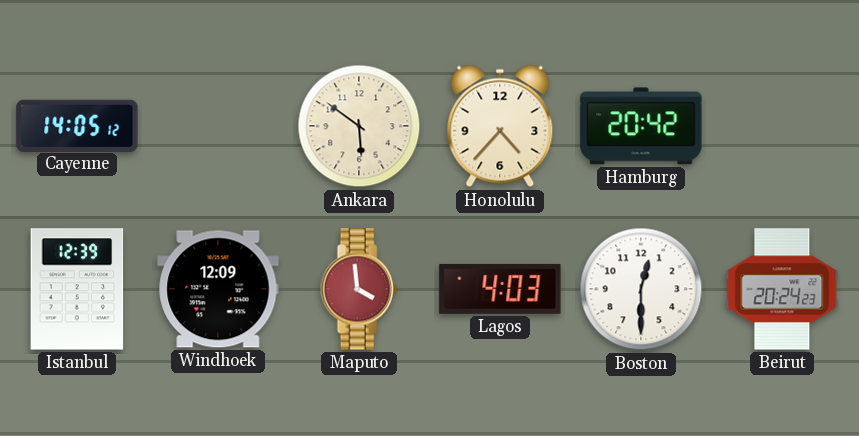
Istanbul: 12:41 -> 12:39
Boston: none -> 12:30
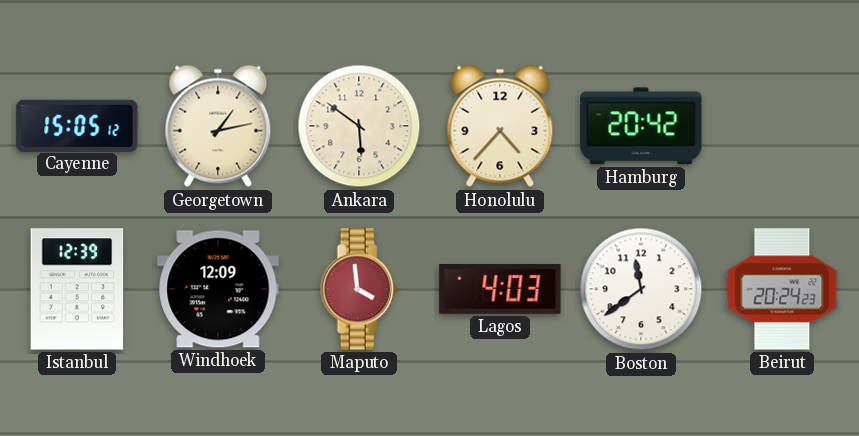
Cayenne: 14:05 -> 15:05
Georgetown: none -> 1:13
Boston: 12:30 -> 11:39
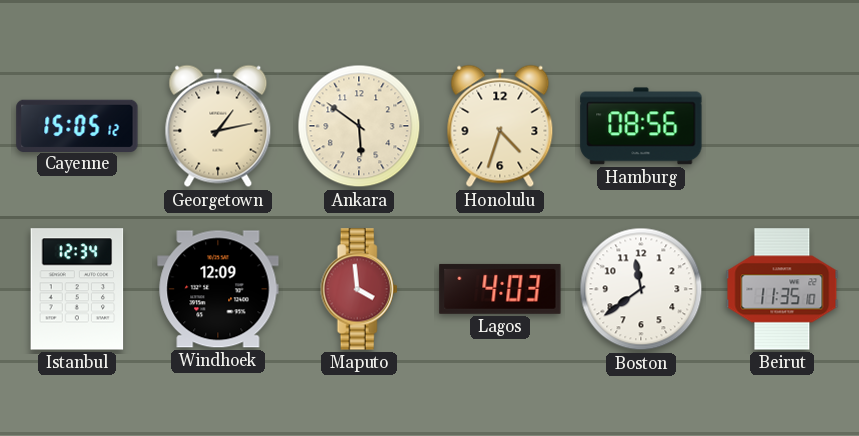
Honolulu: 4:37 -> 4:33
Hamburg: 20:42 -> 08:56
Istanbul: 12:39 -> 12:34
Beirut: 20:24 -> 11:35
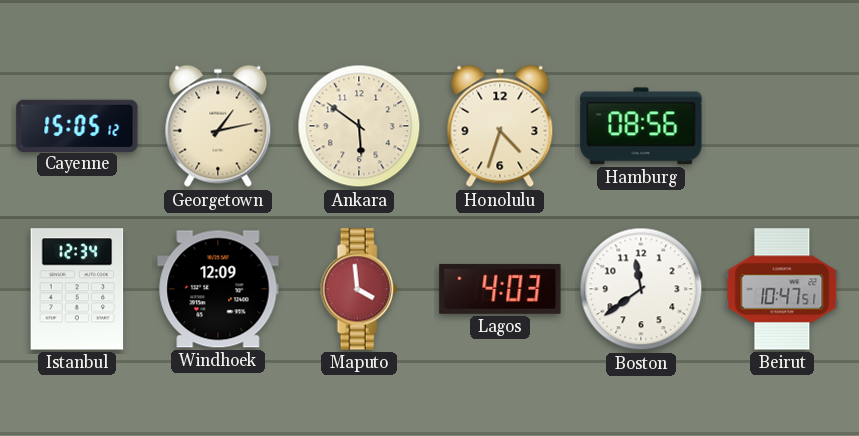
Beirut: 11:35 -> 10:47
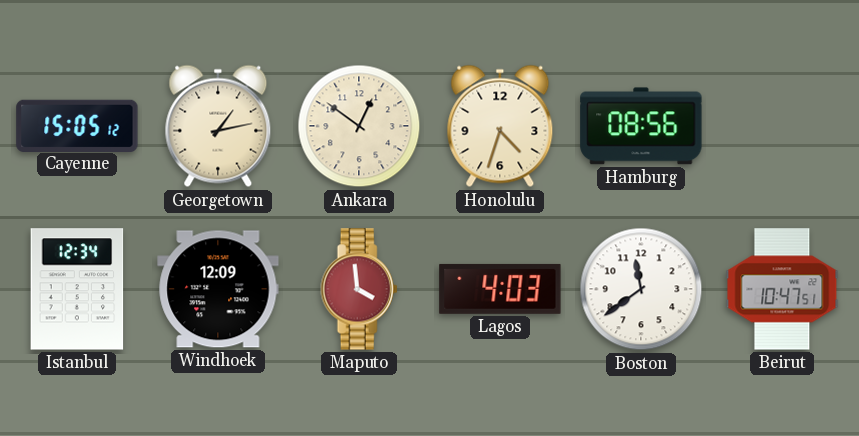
Ankara: 5:51 -> 12:51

======

- [Problem to solve]:
Rewrite the material with each "Istanbul" replaced by "Izmir" and everything else kept the same. Leave out the picture lines.

- [Solved exercise]:
Izmir: 12:41 -> 12:39
Boston: none -> 12:30
Cayenne: 14:05 -> 15:05
Georgetown: none -> 1:13
Boston: 12:30 -> 11:39
Honolulu: 4:37 -> 4:33
Hamburg: 20:42 -> 08:56
Izmir: 12:39 -> 12:34
Beirut: 20:24 -> 11:35
Beirut: 11:35 -> 10:47
Ankara: 5:51 -> 12:51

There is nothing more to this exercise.